- Exercise -
Copy each line from the data that has the word "pink" in it.

- Extracted data -
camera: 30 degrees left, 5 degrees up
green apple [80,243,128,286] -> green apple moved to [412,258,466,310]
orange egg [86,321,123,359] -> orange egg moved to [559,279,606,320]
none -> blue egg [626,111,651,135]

--

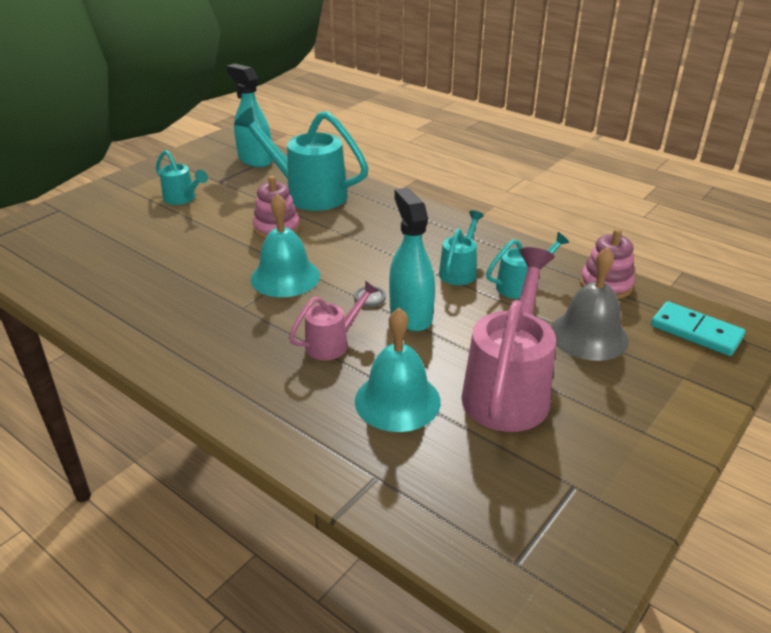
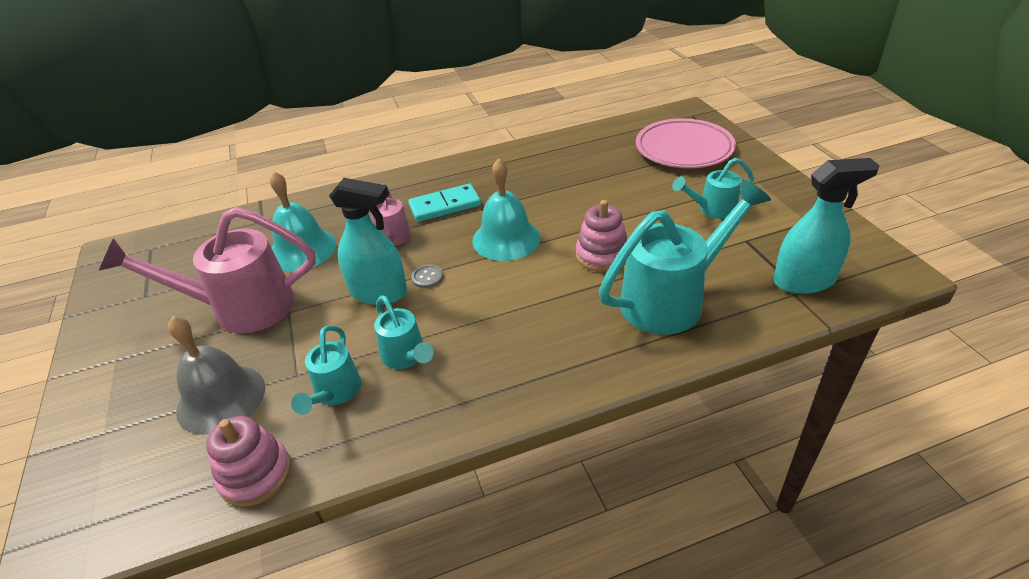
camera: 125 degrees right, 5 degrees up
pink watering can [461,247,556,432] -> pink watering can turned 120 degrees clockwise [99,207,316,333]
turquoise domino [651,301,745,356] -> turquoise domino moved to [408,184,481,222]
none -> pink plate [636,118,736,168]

- Answer to this exercise -
pink watering can [461,247,556,432] -> pink watering can turned 120 degrees clockwise [99,207,316,333]
none -> pink plate [636,118,736,168]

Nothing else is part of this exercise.